─── EXCERPTED DATA

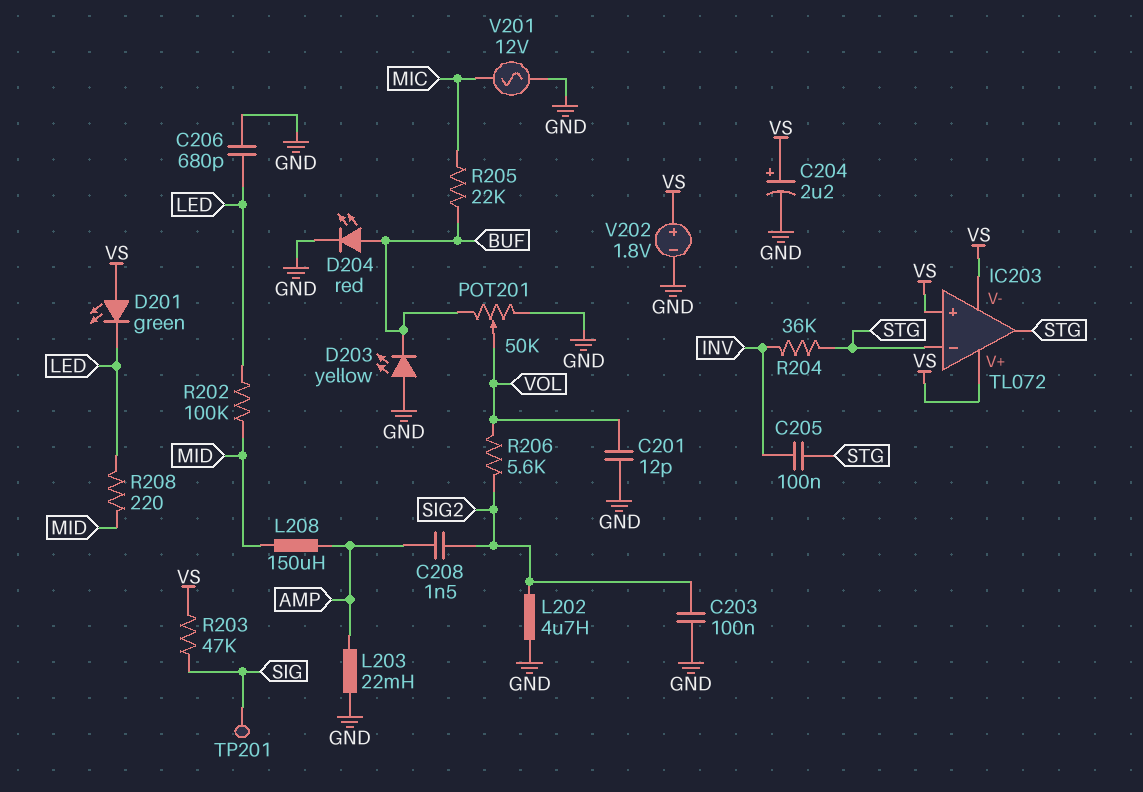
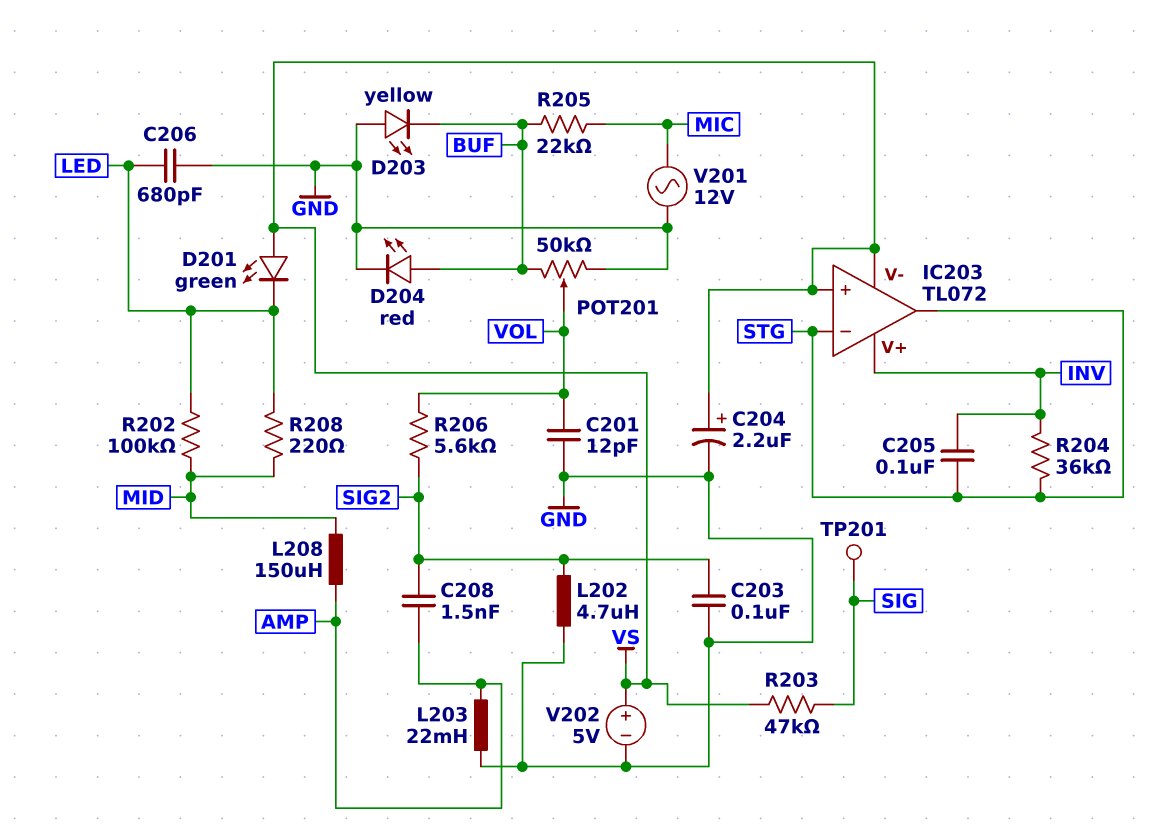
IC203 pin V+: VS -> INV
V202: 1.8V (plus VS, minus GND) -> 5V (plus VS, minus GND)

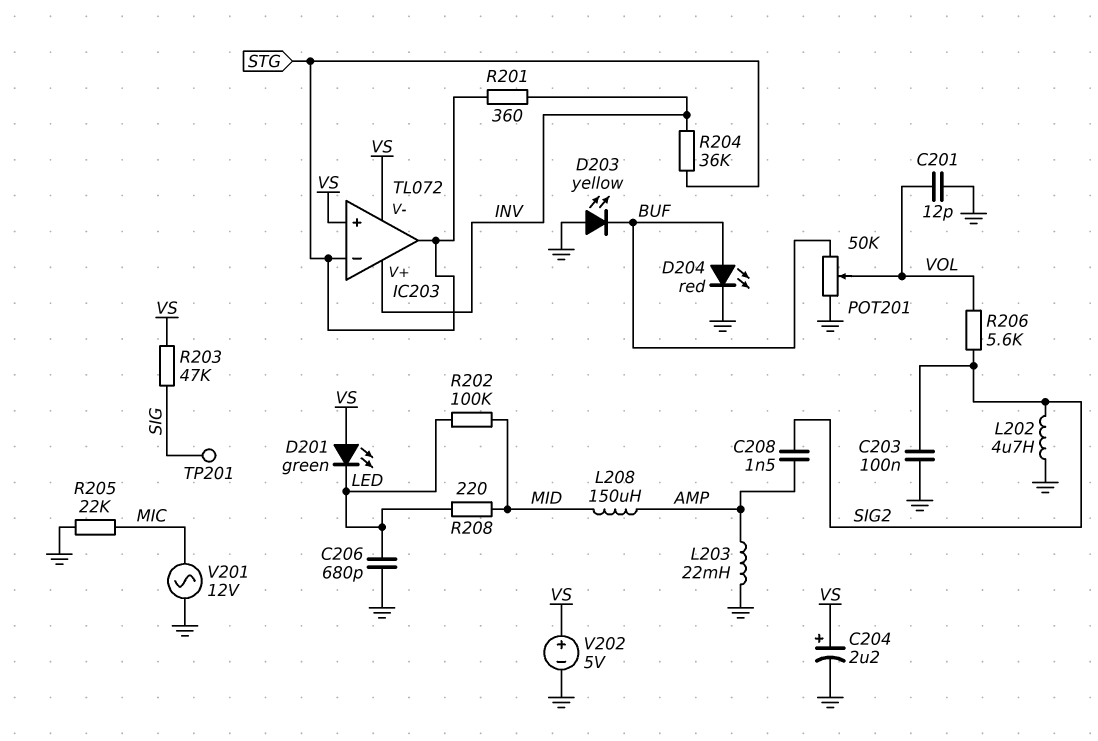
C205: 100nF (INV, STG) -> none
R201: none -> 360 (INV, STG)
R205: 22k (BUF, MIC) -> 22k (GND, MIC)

──────
─── EXCERPTED DATA

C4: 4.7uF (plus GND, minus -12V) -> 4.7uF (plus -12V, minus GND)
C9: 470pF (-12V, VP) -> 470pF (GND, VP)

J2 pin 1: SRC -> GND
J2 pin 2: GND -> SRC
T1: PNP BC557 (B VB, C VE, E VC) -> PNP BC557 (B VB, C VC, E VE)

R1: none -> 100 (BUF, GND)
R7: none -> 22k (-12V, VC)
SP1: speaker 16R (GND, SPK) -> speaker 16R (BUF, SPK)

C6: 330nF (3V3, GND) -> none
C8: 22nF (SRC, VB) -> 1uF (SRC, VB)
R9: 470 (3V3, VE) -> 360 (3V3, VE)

──────

## ASSIGNMENT:
Check each line of the records above for "none", and copy those that have it.

## SOLUTION FOR THIS PROBLEM:
C205: 100nF (INV, STG) -> none
R201: none -> 360 (INV, STG)
R1: none -> 100 (BUF, GND)
R7: none -> 22k (-12V, VC)
C6: 330nF (3V3, GND) -> none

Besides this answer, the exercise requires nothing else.